WHAT IS REQUIRED: The complete listing goes into the output exactly, without its pictures.

(Beginning of DATASET EXCERPT)

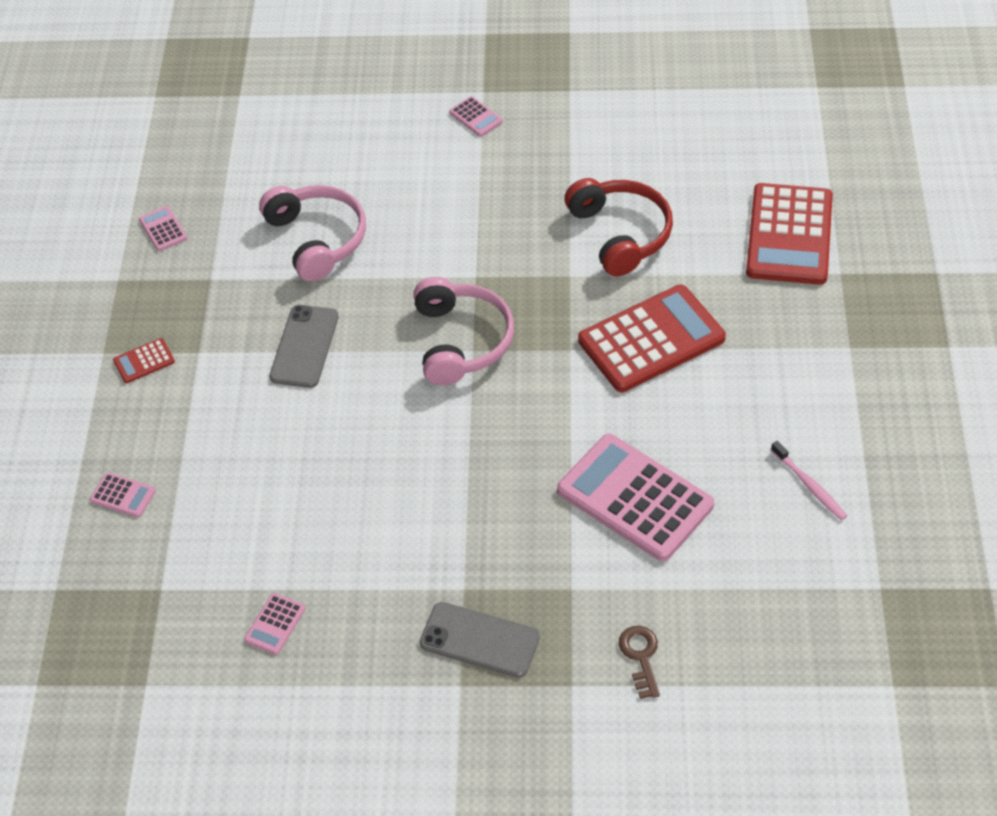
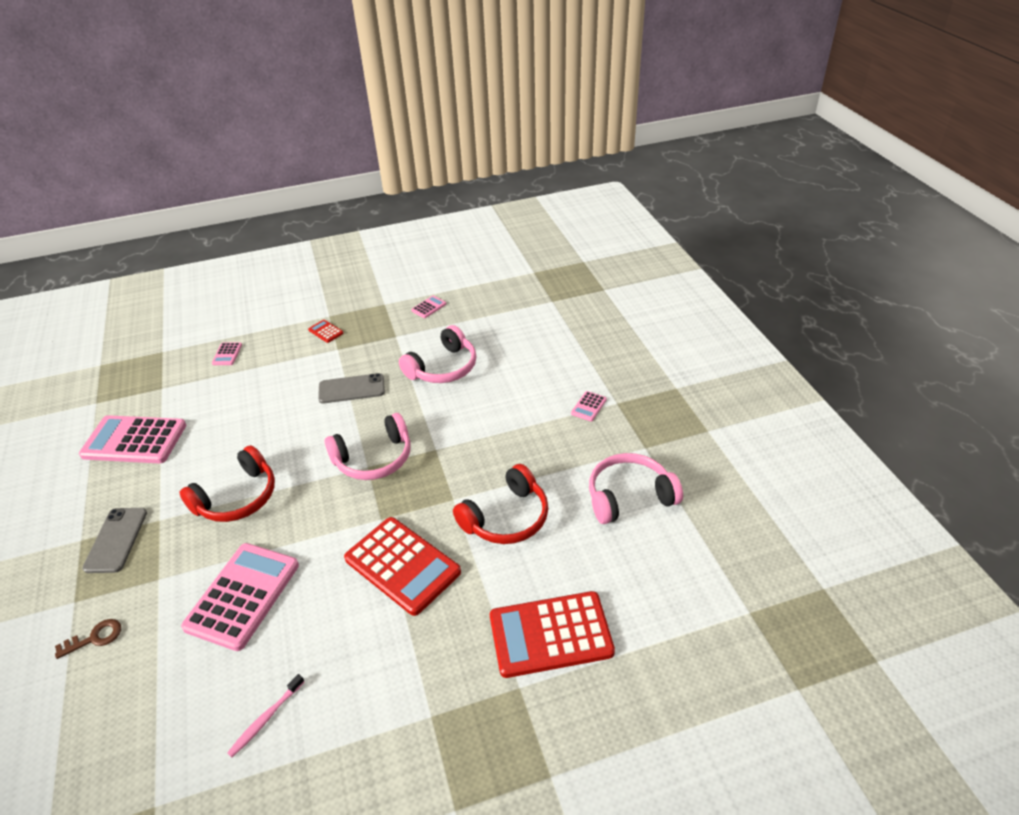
camera: 70 degrees right, 10 degrees down
(275, 624) = (134, 440): pink calculator -> pink calculator, size x2.37
(463, 496) = (237, 498): none -> red headphones
(635, 125) = (629, 496): none -> pink headphones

(End of DATASET EXCERPT)

TASK RESULT:
camera: 70 degrees right, 10 degrees down
(275, 624) = (134, 440): pink calculator -> pink calculator, size x2.37
(463, 496) = (237, 498): none -> red headphones
(635, 125) = (629, 496): none -> pink headphones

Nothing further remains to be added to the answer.